──────── Entries shown ────────

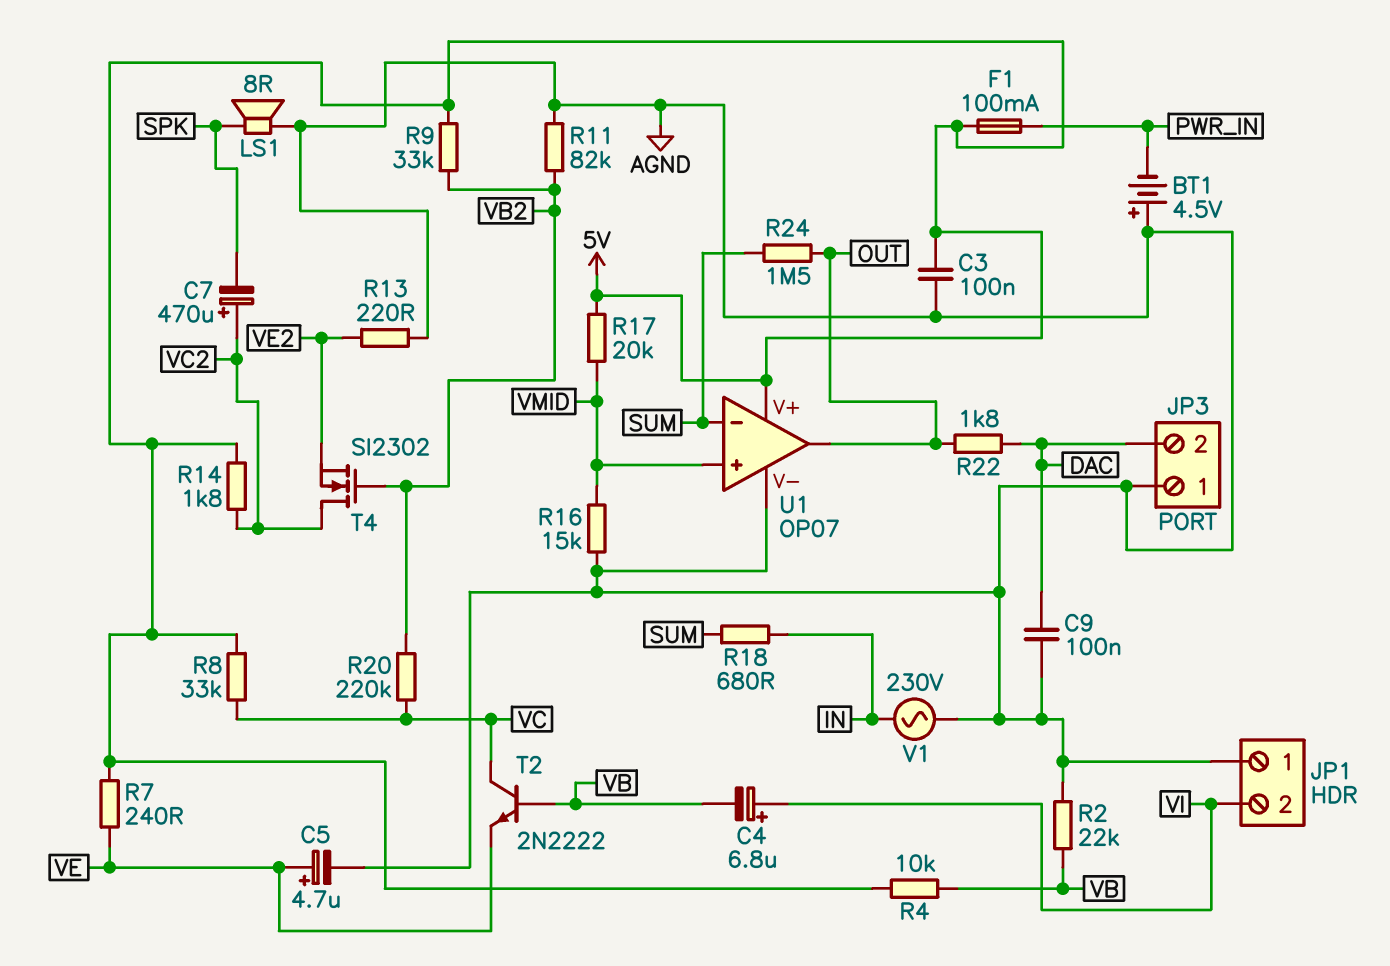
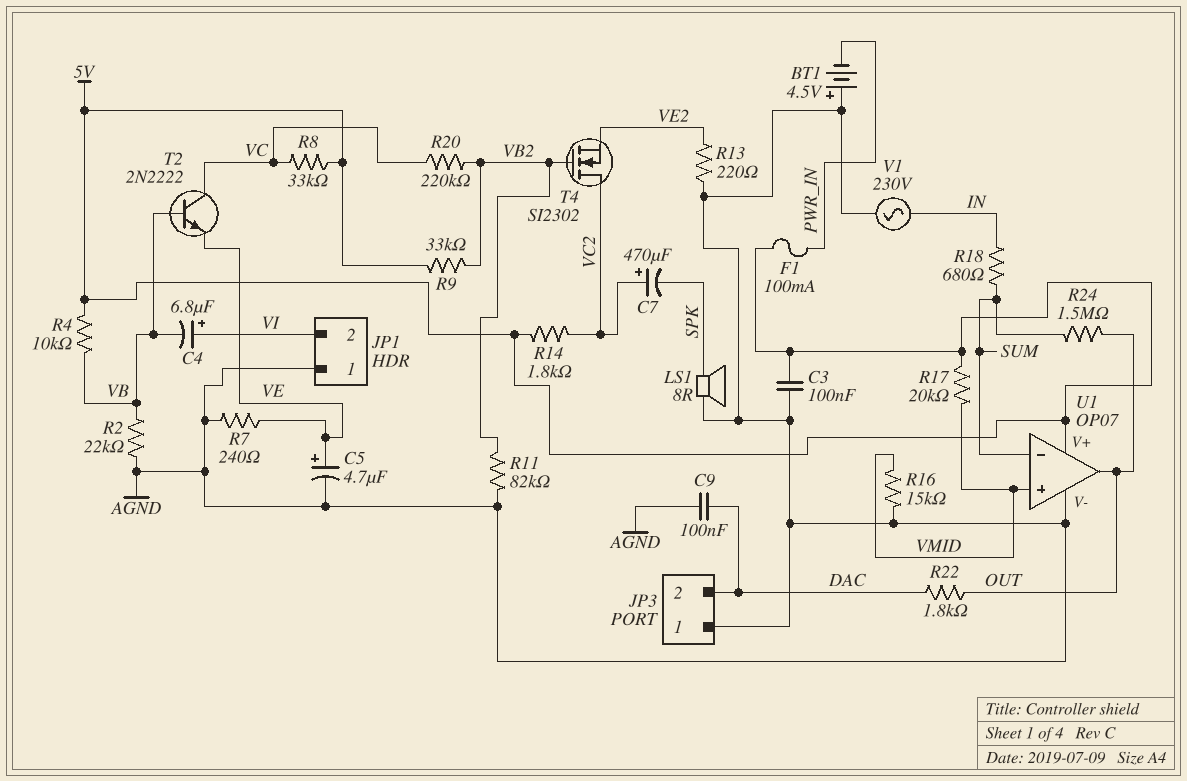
R7: 240 (5V, VE) -> 240 (AGND, VE)

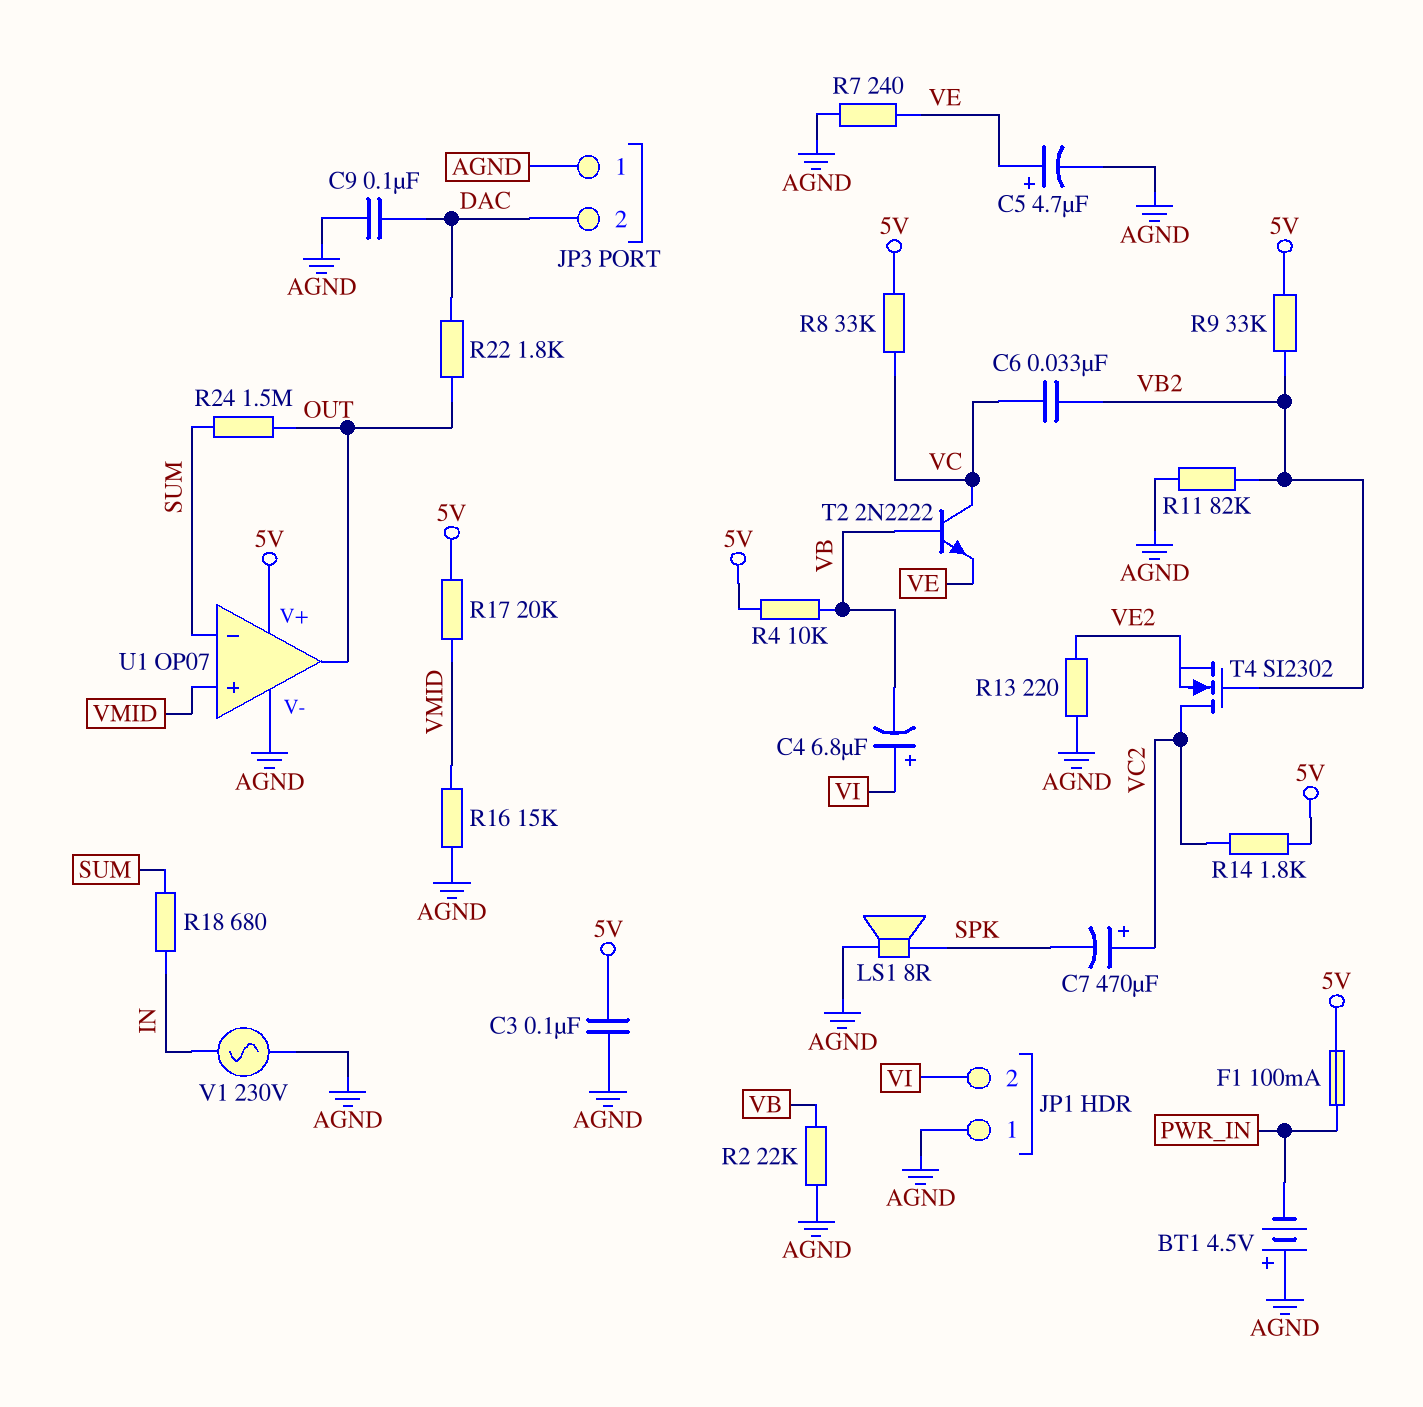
C6: none -> 33nF (VB2, VC)
R20: 220k (VB2, VC) -> none

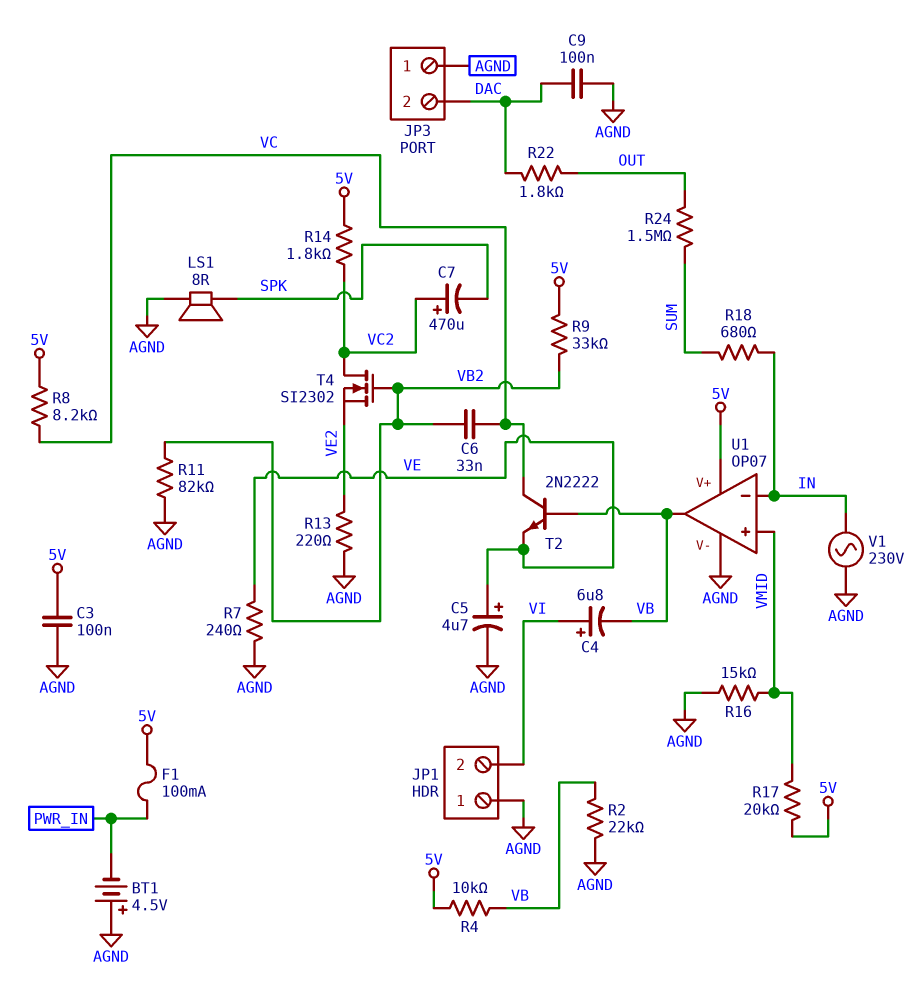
R8: 33k (5V, VC) -> 8.2k (5V, VC)
U1 pin in-: SUM -> IN
U1 pin out: OUT -> VB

────────

### Task goal
I'd like every record transcribed exactly, with no pictures carried over.

### The answer
R7: 240 (5V, VE) -> 240 (AGND, VE)

C6: none -> 33nF (VB2, VC)
R20: 220k (VB2, VC) -> none

R8: 33k (5V, VC) -> 8.2k (5V, VC)
U1 pin in-: SUM -> IN
U1 pin out: OUT -> VB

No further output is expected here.